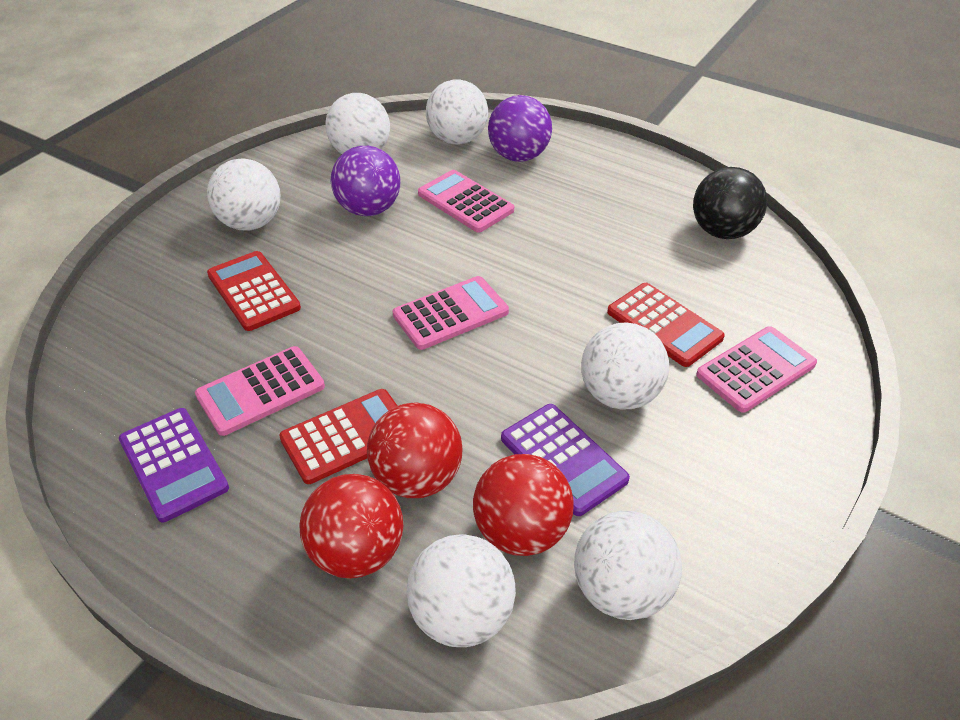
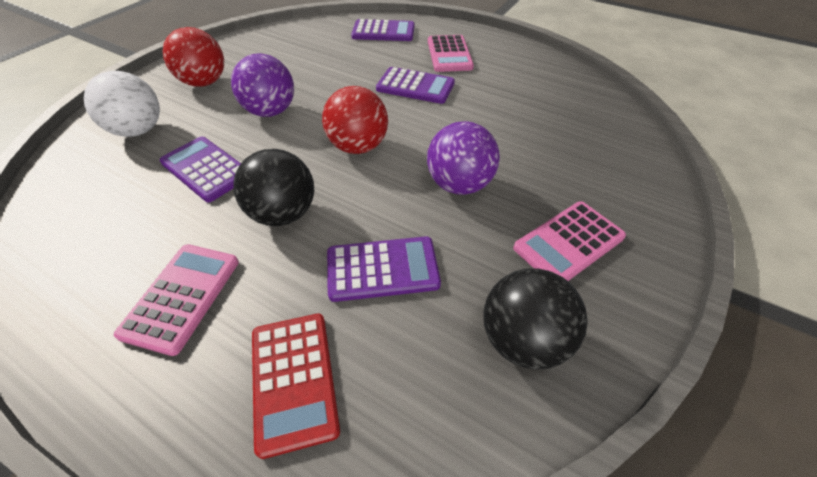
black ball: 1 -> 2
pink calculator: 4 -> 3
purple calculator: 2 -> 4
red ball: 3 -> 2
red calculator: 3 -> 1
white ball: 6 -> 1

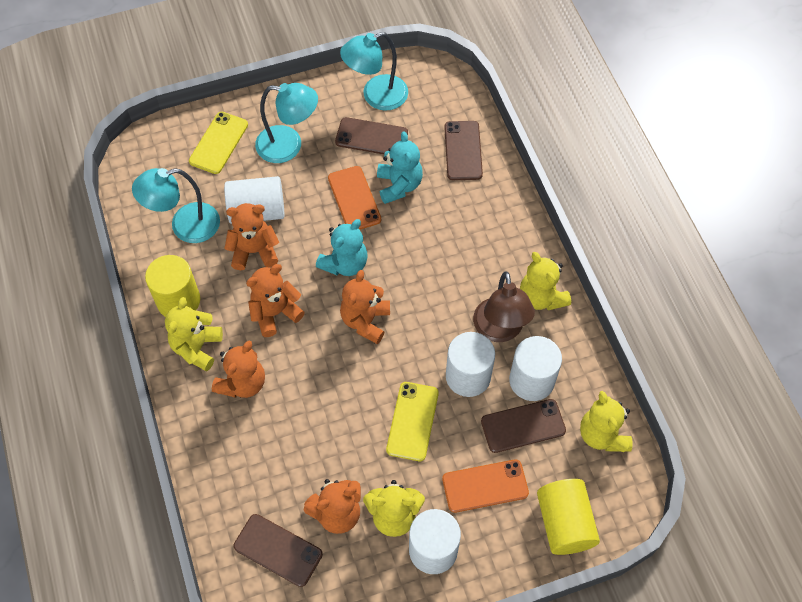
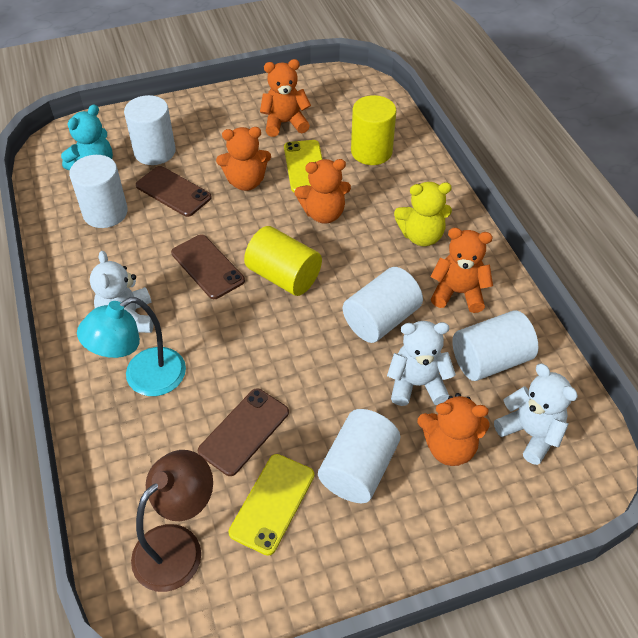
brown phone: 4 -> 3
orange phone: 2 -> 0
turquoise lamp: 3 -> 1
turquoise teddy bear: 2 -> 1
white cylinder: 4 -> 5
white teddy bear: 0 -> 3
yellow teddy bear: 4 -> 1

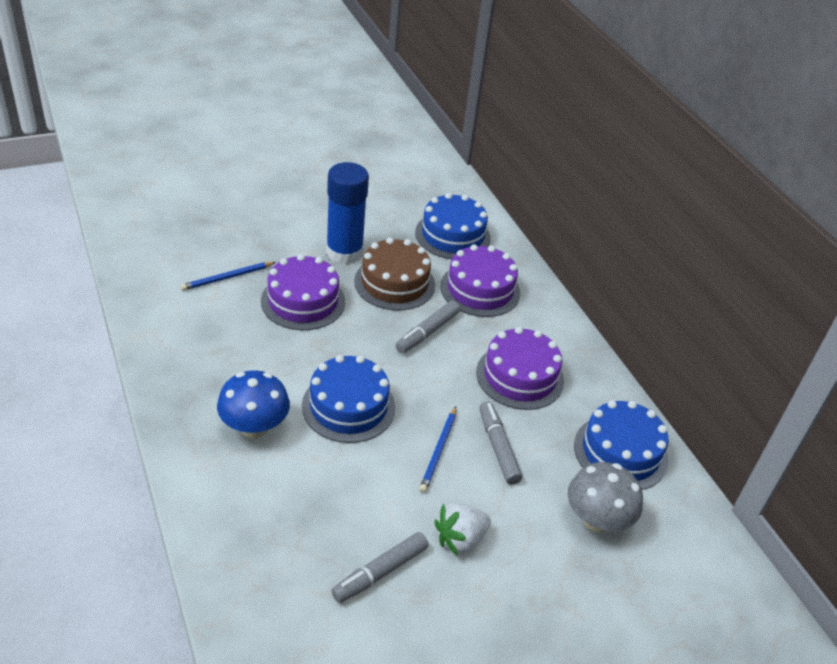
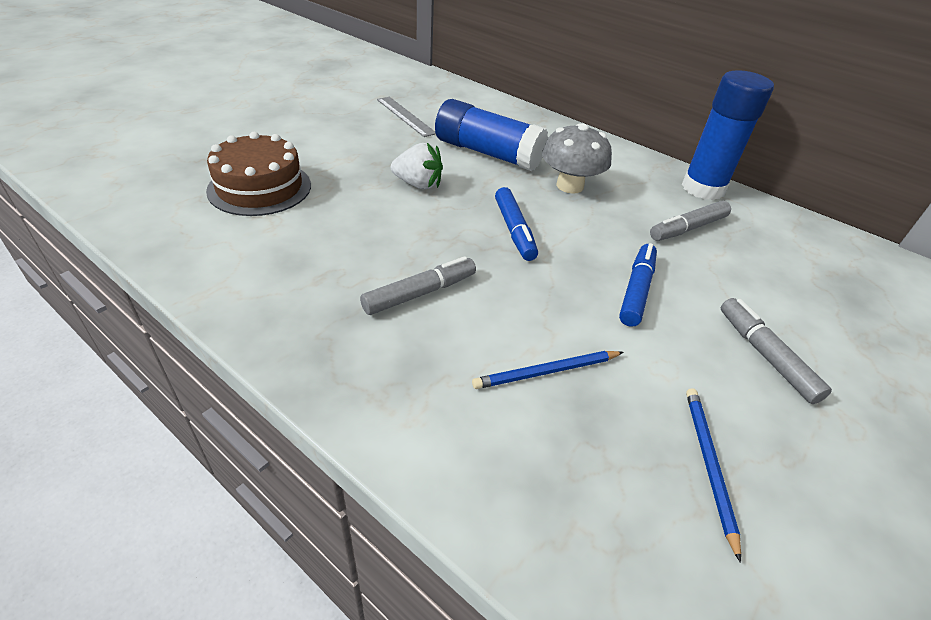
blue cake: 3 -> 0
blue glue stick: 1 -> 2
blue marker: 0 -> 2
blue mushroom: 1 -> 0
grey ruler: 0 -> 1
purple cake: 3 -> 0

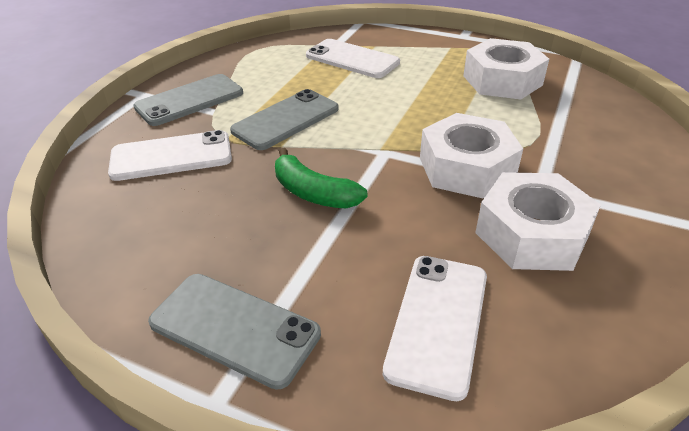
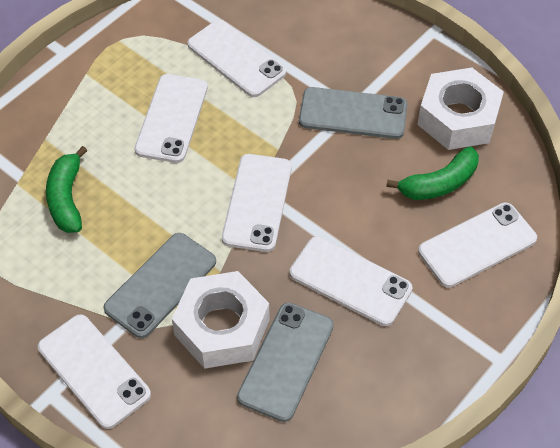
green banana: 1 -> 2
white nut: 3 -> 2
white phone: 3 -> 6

==

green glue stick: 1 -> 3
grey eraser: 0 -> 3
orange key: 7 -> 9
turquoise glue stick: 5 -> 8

...

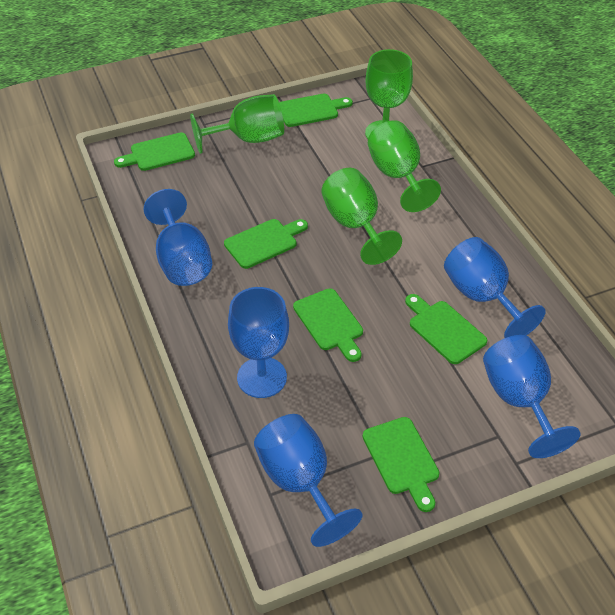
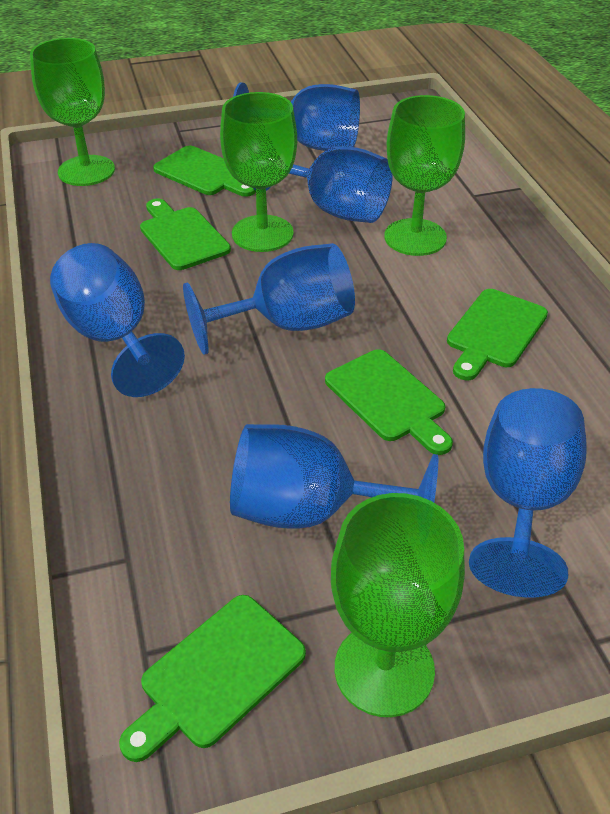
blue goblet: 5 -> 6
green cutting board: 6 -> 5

About this task
Exactly as written above, retype the lines starting at the one holding "blue mushroom: 1 -> 0" and ending at the one holding "white phone: 3 -> 6", both included, but not the pictures.

Task solution
blue mushroom: 1 -> 0
grey ruler: 0 -> 1
purple cake: 3 -> 0

green banana: 1 -> 2
white nut: 3 -> 2
white phone: 3 -> 6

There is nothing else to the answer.